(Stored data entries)

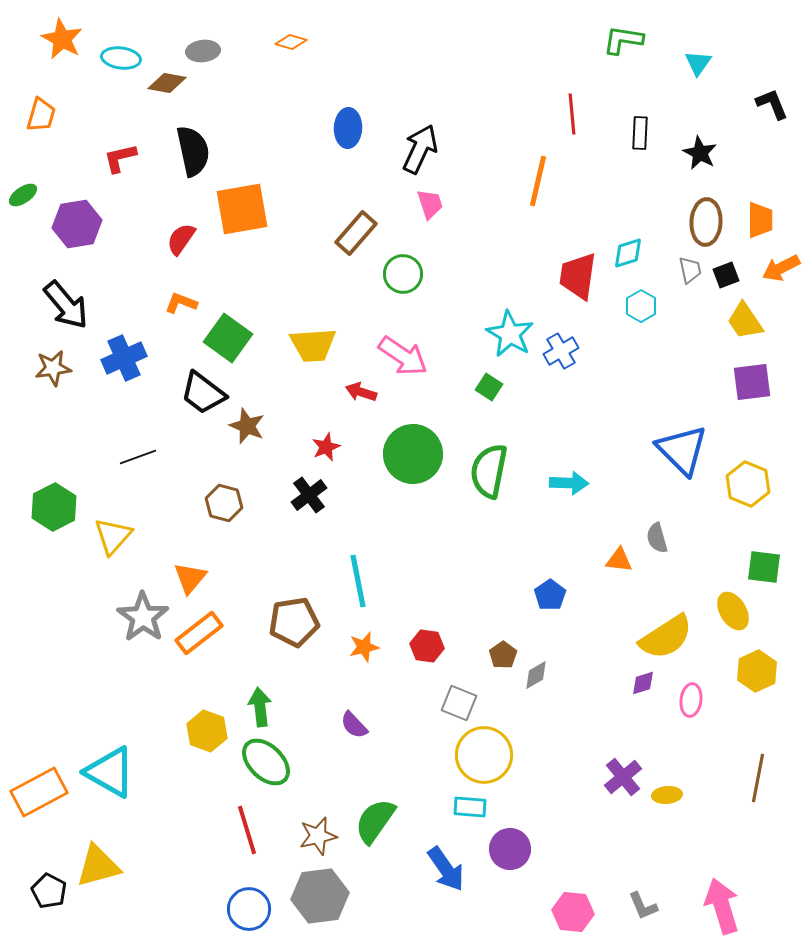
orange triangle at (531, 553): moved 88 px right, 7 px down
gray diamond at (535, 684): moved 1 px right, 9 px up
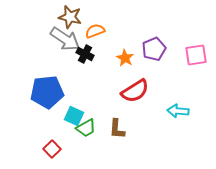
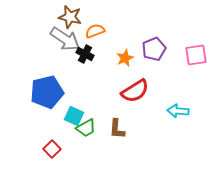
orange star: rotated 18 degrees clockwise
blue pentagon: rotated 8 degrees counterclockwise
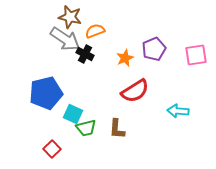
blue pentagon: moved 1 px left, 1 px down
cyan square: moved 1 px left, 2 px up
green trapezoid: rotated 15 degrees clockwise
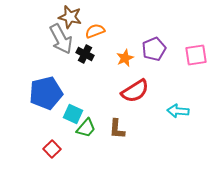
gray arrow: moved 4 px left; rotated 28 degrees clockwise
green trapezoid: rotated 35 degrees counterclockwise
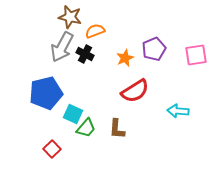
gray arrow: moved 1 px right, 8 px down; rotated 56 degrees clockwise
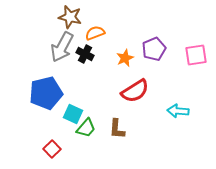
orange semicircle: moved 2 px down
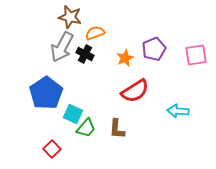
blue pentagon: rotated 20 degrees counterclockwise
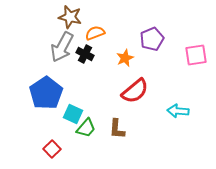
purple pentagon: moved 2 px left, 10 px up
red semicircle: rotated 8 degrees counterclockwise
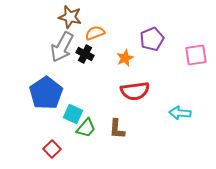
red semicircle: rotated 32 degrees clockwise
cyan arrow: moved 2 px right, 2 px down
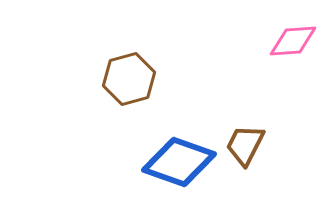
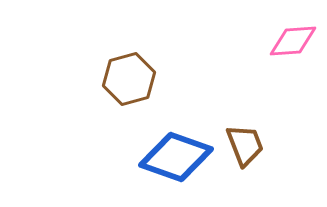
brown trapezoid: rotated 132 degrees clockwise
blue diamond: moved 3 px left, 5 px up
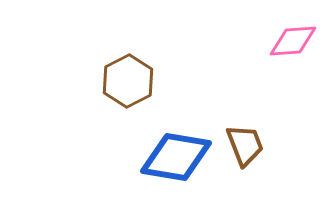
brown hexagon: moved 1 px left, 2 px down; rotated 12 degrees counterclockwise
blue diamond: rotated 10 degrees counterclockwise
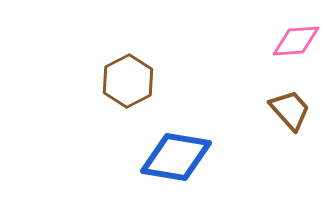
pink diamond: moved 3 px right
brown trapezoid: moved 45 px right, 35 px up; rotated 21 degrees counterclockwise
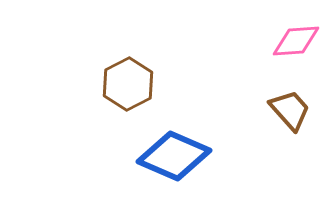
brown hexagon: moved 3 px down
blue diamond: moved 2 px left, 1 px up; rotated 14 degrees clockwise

# [GOAL OF THE EXERCISE]
Update all of these lines by replacing "blue pentagon" with "teal pentagon" wherever it occurs and changing nothing else. Leave the pictures out of your answer.

# [SOLUTION]
orange triangle at (531, 553): moved 88 px right, 7 px down
gray diamond at (535, 684): moved 1 px right, 9 px up
orange star: rotated 18 degrees clockwise
teal pentagon: rotated 8 degrees counterclockwise
teal pentagon: moved 1 px left, 1 px down
cyan square: moved 1 px left, 2 px up
green trapezoid: rotated 15 degrees clockwise
gray arrow: moved 4 px left; rotated 28 degrees clockwise
green trapezoid: rotated 35 degrees counterclockwise
gray arrow: moved 1 px right, 8 px down; rotated 56 degrees clockwise
orange semicircle: moved 2 px down
teal pentagon: rotated 20 degrees counterclockwise
purple pentagon: moved 2 px left, 10 px up
red semicircle: rotated 8 degrees counterclockwise
red semicircle: rotated 32 degrees clockwise
cyan arrow: moved 2 px right, 2 px down
brown trapezoid: rotated 132 degrees clockwise
blue diamond: moved 3 px left, 5 px up
brown hexagon: moved 1 px left, 2 px down; rotated 12 degrees counterclockwise
blue diamond: rotated 10 degrees counterclockwise
pink diamond: moved 3 px right
brown trapezoid: moved 45 px right, 35 px up; rotated 21 degrees counterclockwise
brown hexagon: moved 3 px down
blue diamond: moved 2 px left, 1 px up; rotated 14 degrees clockwise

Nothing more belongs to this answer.